### Problem to solve
The entries are to be printed again word for word, but no picture may appear.

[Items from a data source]
========

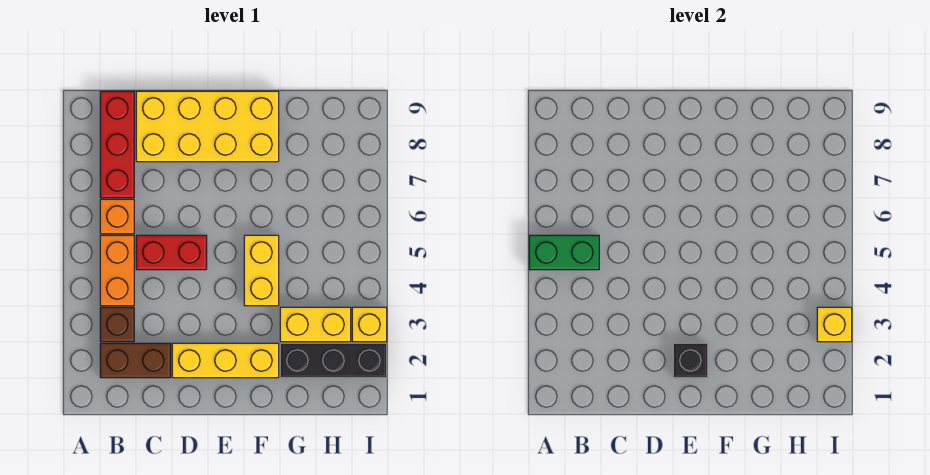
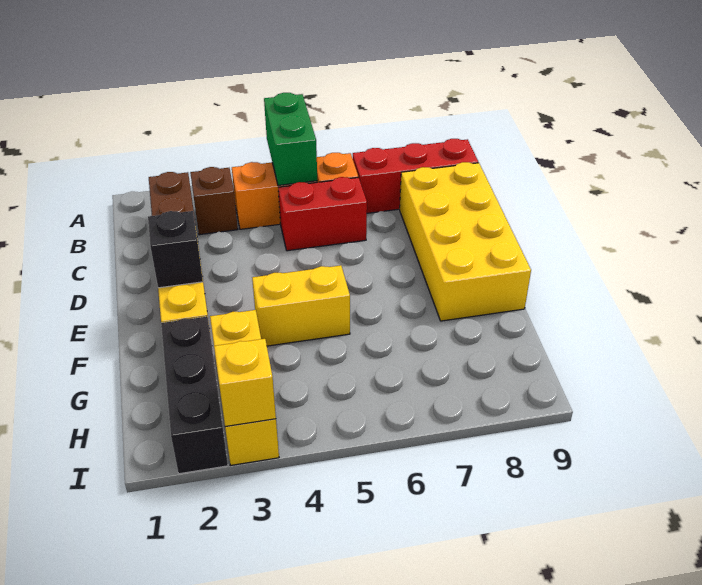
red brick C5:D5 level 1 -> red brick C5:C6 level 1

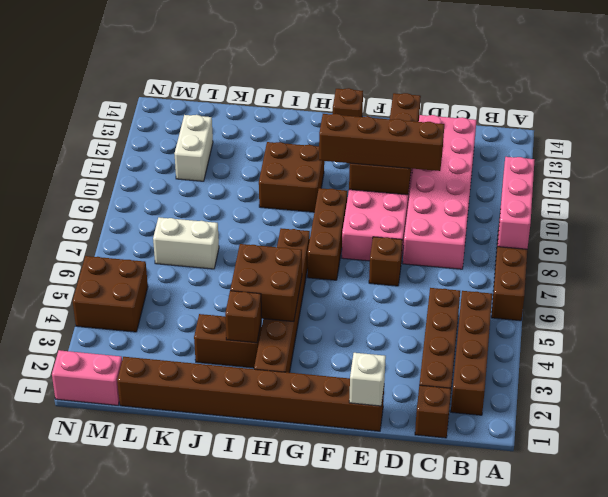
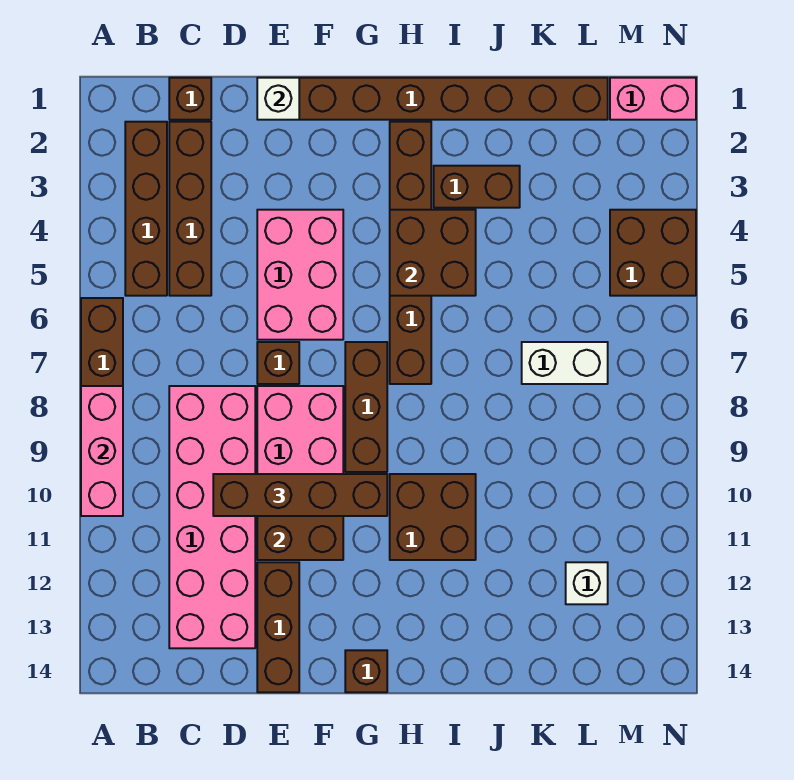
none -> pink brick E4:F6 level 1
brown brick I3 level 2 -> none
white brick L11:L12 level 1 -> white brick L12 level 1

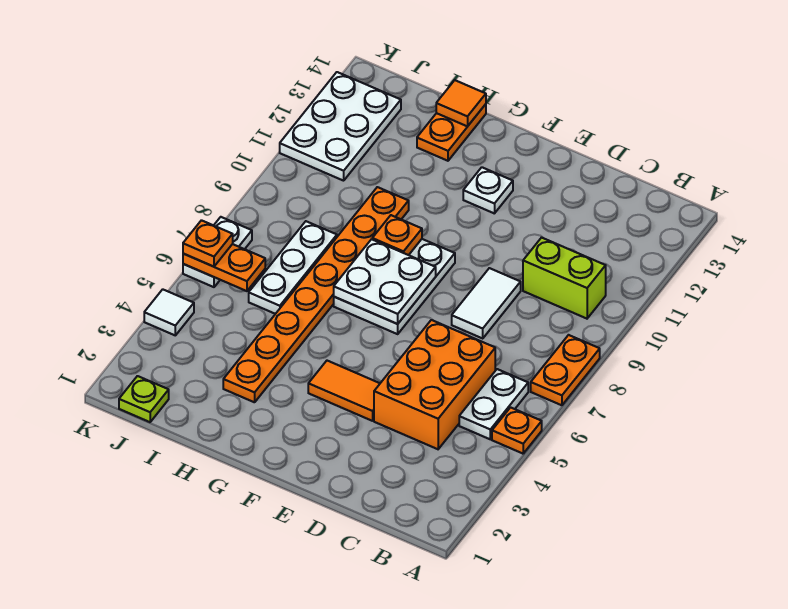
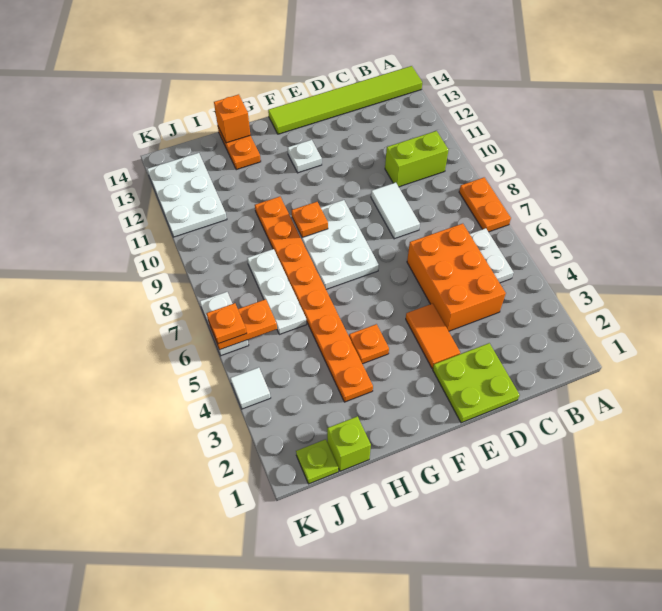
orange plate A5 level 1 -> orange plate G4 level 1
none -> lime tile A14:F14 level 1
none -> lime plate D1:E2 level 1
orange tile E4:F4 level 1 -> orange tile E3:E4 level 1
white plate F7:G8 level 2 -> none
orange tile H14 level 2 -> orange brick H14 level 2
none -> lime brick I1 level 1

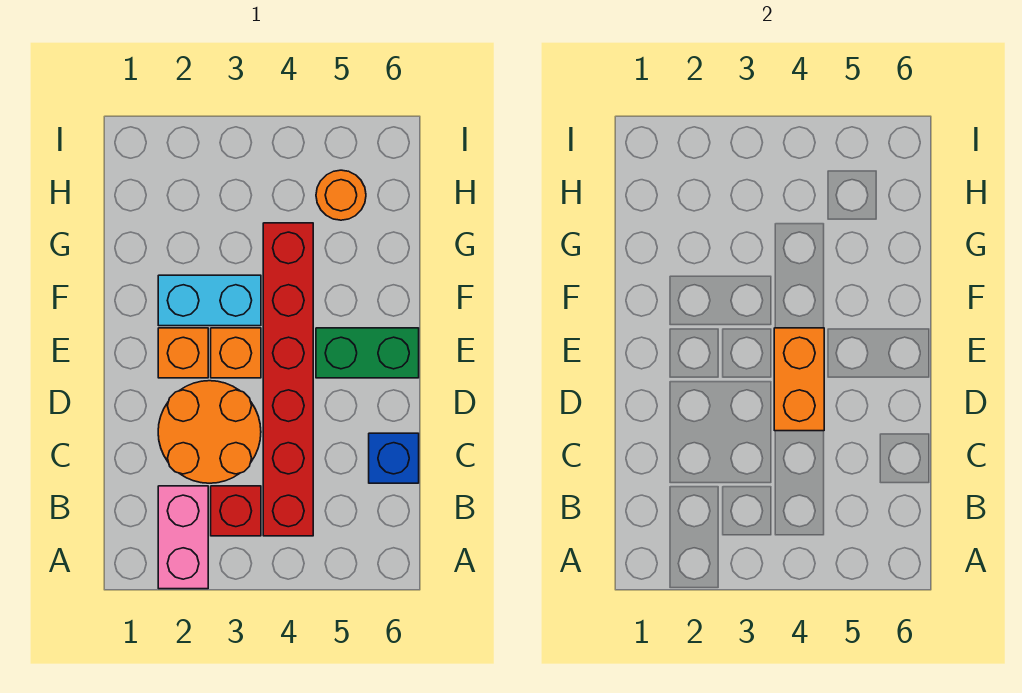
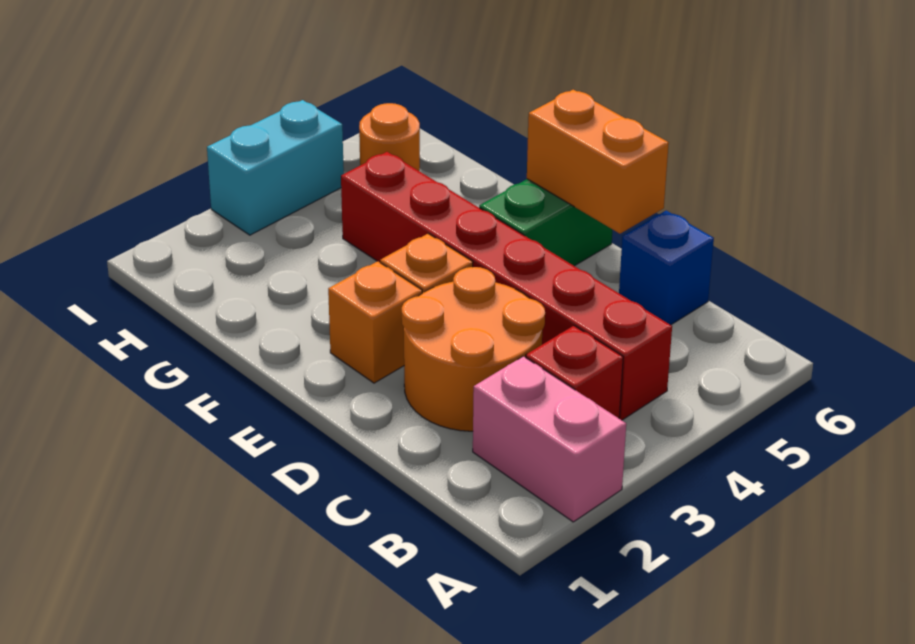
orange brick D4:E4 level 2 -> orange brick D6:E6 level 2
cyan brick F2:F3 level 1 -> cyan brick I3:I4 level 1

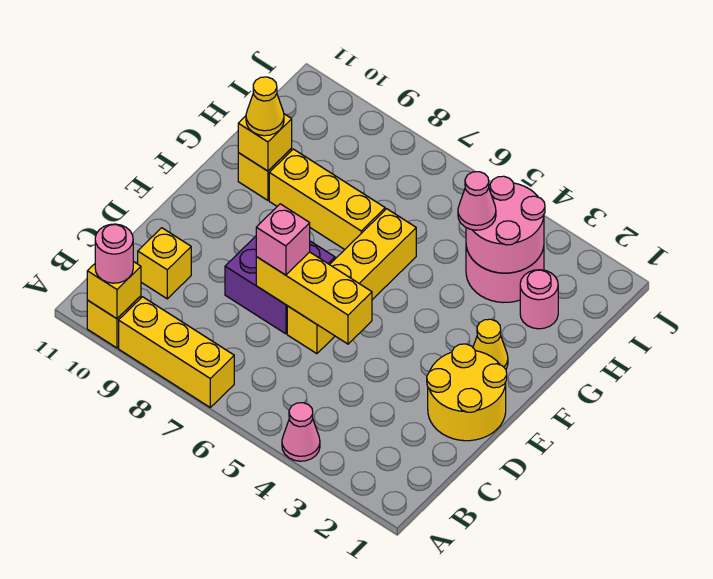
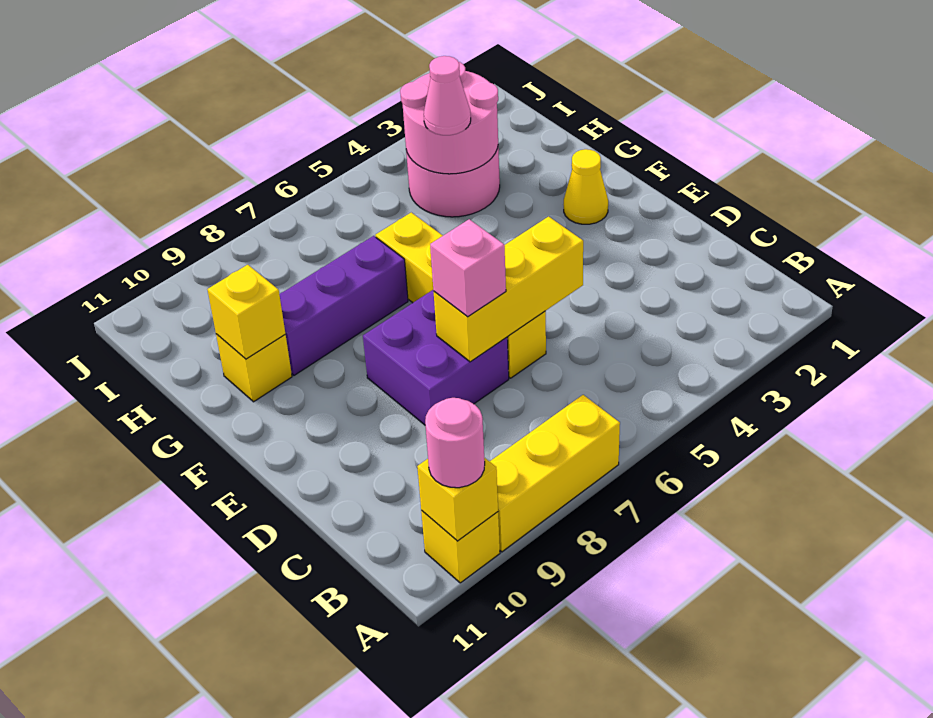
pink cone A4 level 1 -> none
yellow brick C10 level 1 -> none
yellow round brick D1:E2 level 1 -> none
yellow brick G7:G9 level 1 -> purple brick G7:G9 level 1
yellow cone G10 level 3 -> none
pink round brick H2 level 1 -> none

========

### Task answer
red brick C5:D5 level 1 -> red brick C5:C6 level 1

none -> pink brick E4:F6 level 1
brown brick I3 level 2 -> none
white brick L11:L12 level 1 -> white brick L12 level 1

orange plate A5 level 1 -> orange plate G4 level 1
none -> lime tile A14:F14 level 1
none -> lime plate D1:E2 level 1
orange tile E4:F4 level 1 -> orange tile E3:E4 level 1
white plate F7:G8 level 2 -> none
orange tile H14 level 2 -> orange brick H14 level 2
none -> lime brick I1 level 1

orange brick D4:E4 level 2 -> orange brick D6:E6 level 2
cyan brick F2:F3 level 1 -> cyan brick I3:I4 level 1

pink cone A4 level 1 -> none
yellow brick C10 level 1 -> none
yellow round brick D1:E2 level 1 -> none
yellow brick G7:G9 level 1 -> purple brick G7:G9 level 1
yellow cone G10 level 3 -> none
pink round brick H2 level 1 -> none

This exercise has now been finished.